**Problem to work on**: Print each entry precisely; exclude the pictures.

**Stored records**:
•••••
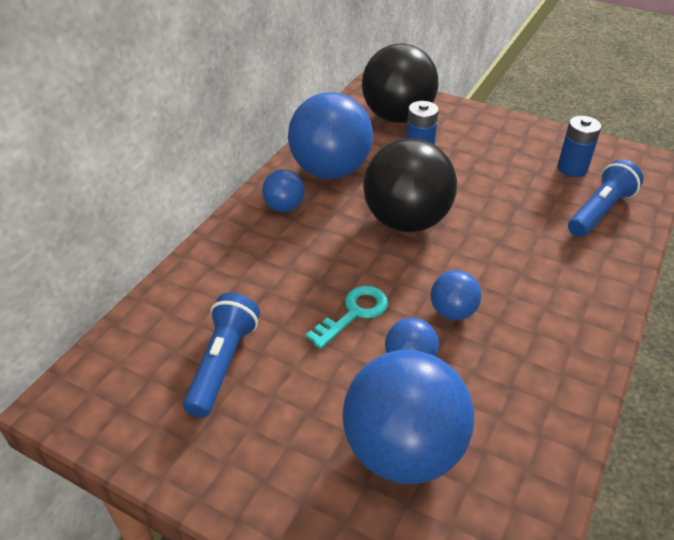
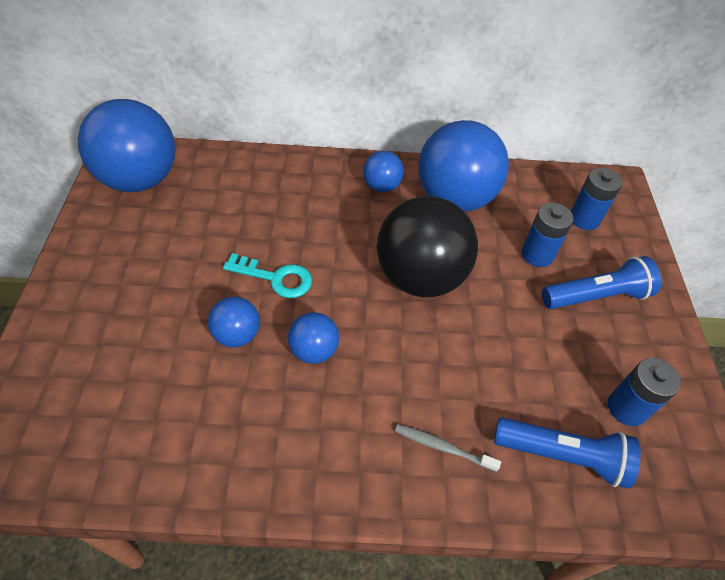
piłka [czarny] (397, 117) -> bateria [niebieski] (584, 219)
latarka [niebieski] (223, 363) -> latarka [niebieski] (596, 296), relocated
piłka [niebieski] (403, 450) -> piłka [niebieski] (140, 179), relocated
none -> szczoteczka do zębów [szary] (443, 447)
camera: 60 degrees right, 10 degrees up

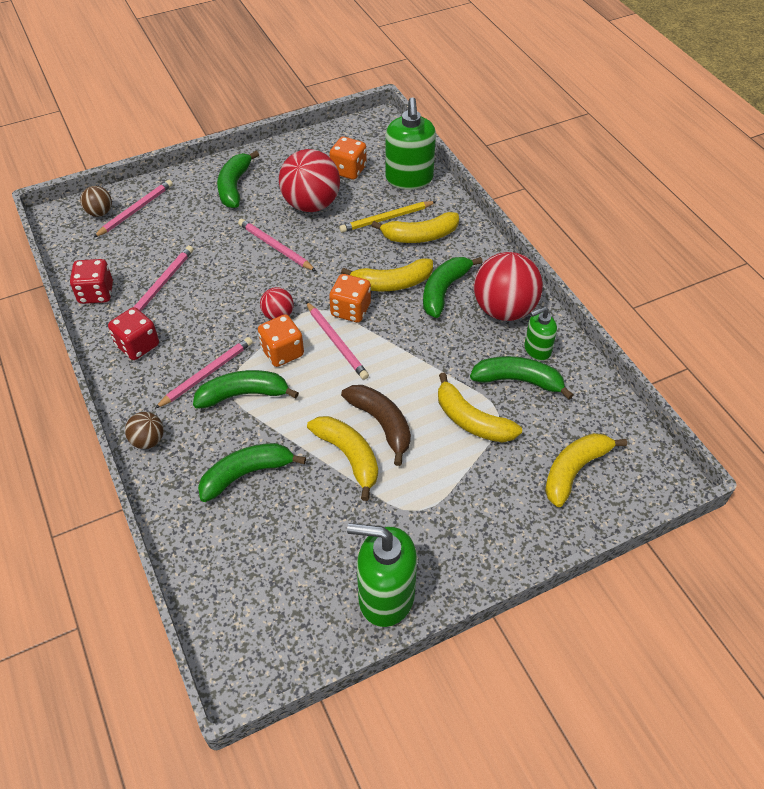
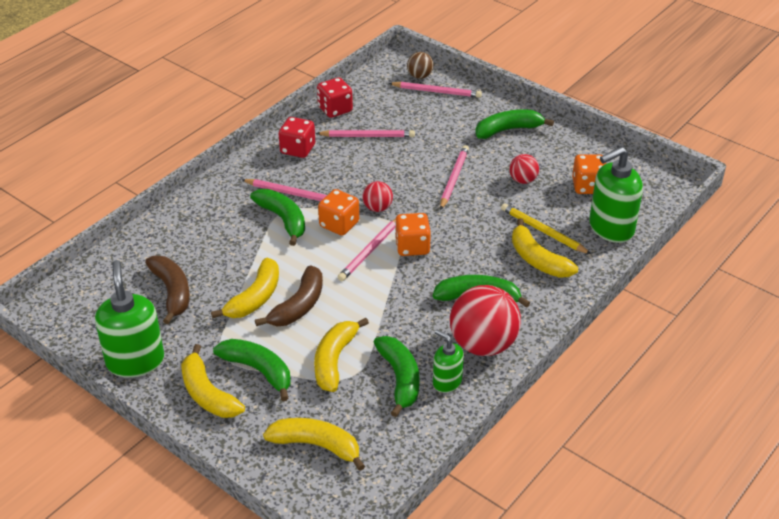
piłka [czerwony] (311, 204) -> piłka [czerwony] (523, 180), x0.49
banan [żółty] (392, 283) -> banan [żółty] (207, 394), relocated
piłka [brązowy] (148, 440) -> none
banan [zielony] (246, 474) -> banan [zielony] (258, 371), relocated
none -> banan [brązowy] (172, 292)
camera: 65 degrees right, 10 degrees down

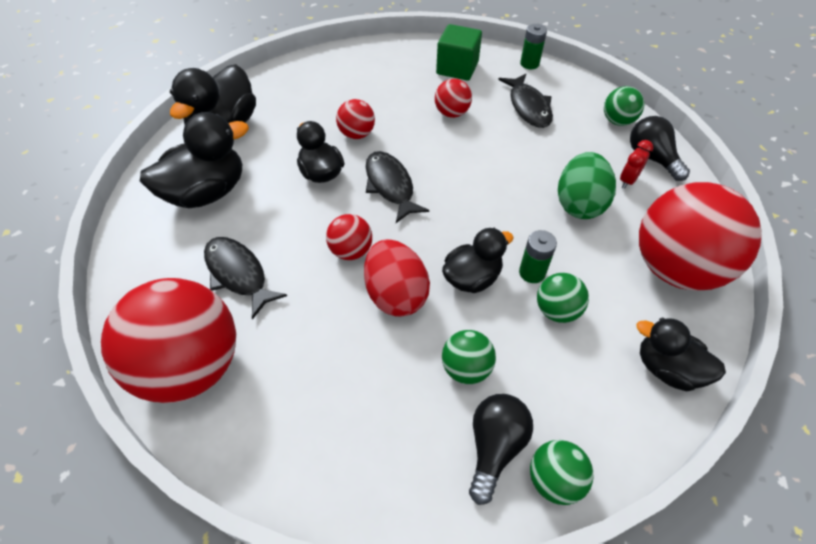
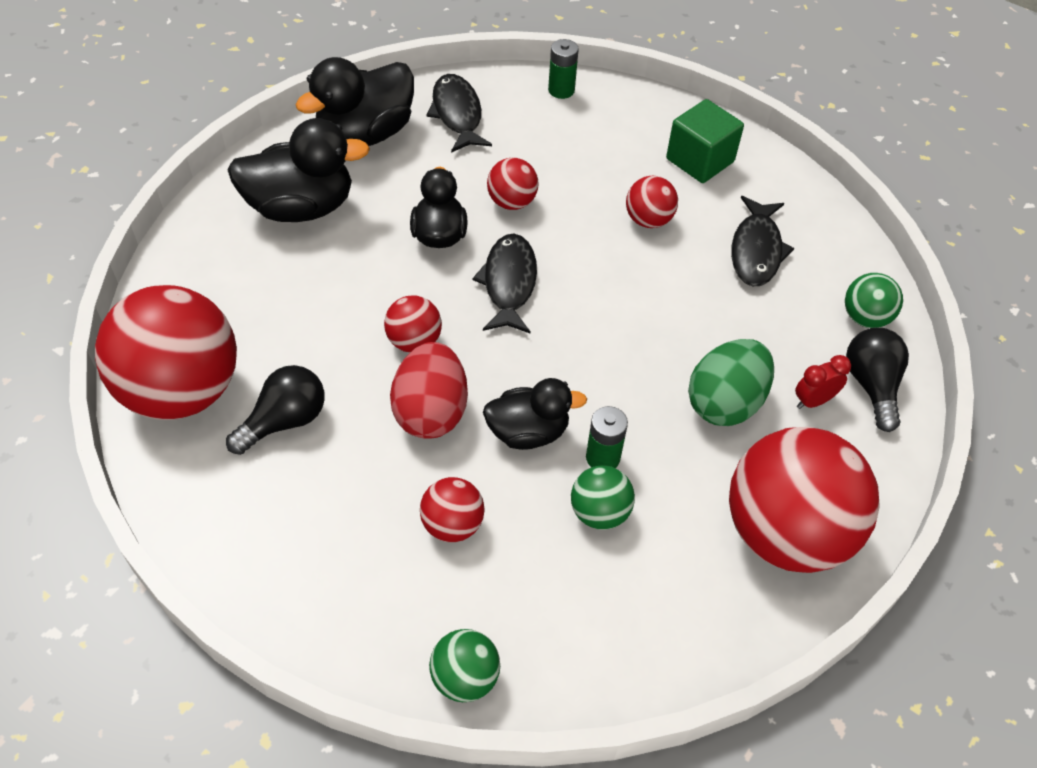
bateria [zielony] (529, 64) -> bateria [zielony] (561, 90), relocated
ryba [czarny] (238, 274) -> ryba [czarny] (457, 114), relocated
kaczka [czarny] (667, 369) -> none
piłka [zielony] (466, 368) -> piłka [czerwony] (452, 524)
żarówka [czarny] (494, 447) -> żarówka [czarny] (285, 421), relocated
camera: 25 degrees right, 0 degrees up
•••••
**Solution for this problem**:
piłka [czarny] (397, 117) -> bateria [niebieski] (584, 219)
latarka [niebieski] (223, 363) -> latarka [niebieski] (596, 296), relocated
piłka [niebieski] (403, 450) -> piłka [niebieski] (140, 179), relocated
none -> szczoteczka do zębów [szary] (443, 447)
camera: 60 degrees right, 10 degrees up

piłka [czerwony] (311, 204) -> piłka [czerwony] (523, 180), x0.49
banan [żółty] (392, 283) -> banan [żółty] (207, 394), relocated
piłka [brązowy] (148, 440) -> none
banan [zielony] (246, 474) -> banan [zielony] (258, 371), relocated
none -> banan [brązowy] (172, 292)
camera: 65 degrees right, 10 degrees down

bateria [zielony] (529, 64) -> bateria [zielony] (561, 90), relocated
ryba [czarny] (238, 274) -> ryba [czarny] (457, 114), relocated
kaczka [czarny] (667, 369) -> none
piłka [zielony] (466, 368) -> piłka [czerwony] (452, 524)
żarówka [czarny] (494, 447) -> żarówka [czarny] (285, 421), relocated
camera: 25 degrees right, 0 degrees up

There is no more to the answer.